## WORK TO DO
Write out the rows from the line with "Clinic: 2:32 -> 2:28" through the end of the rows as a JSON list of strings, one string per line. Leave out blank lines and the pictures.

## MATERIAL FOR THIS TASK
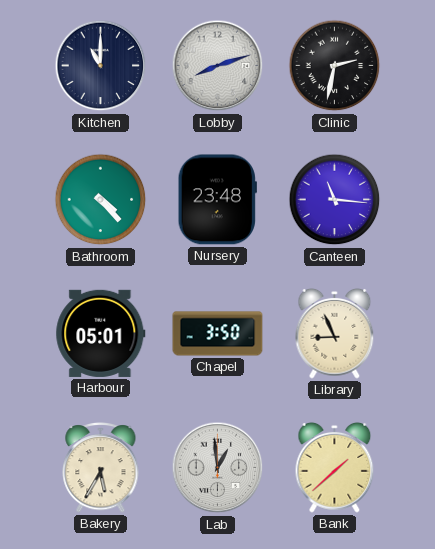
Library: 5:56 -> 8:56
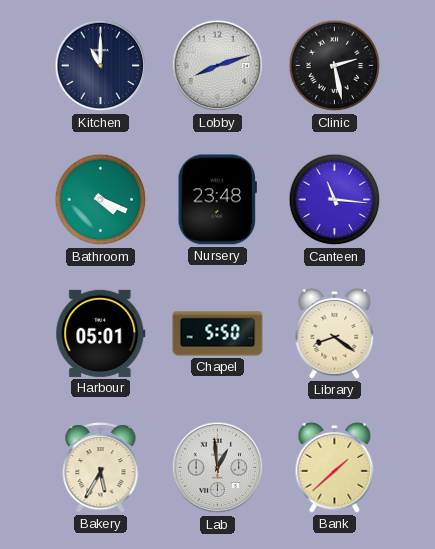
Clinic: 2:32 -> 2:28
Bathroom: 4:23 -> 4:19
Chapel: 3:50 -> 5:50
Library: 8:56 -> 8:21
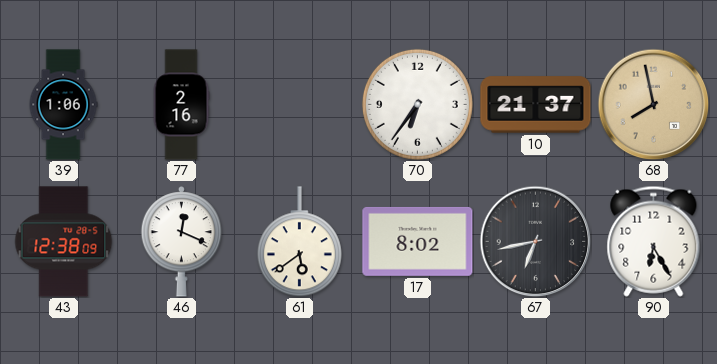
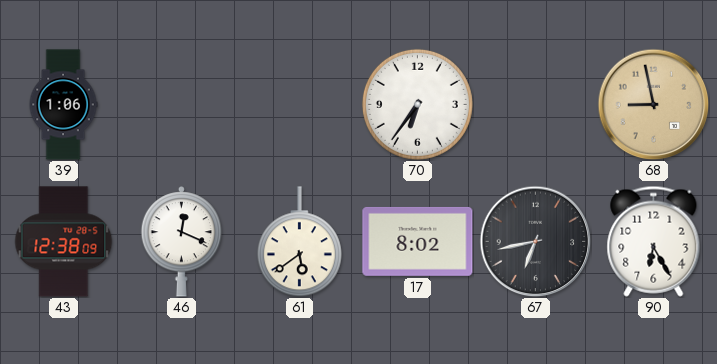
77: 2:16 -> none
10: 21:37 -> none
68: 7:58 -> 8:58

## RESULT
[
  "Clinic: 2:32 -> 2:28",
  "Bathroom: 4:23 -> 4:19",
  "Chapel: 3:50 -> 5:50",
  "Library: 8:56 -> 8:21",
  "77: 2:16 -> none",
  "10: 21:37 -> none",
  "68: 7:58 -> 8:58"
]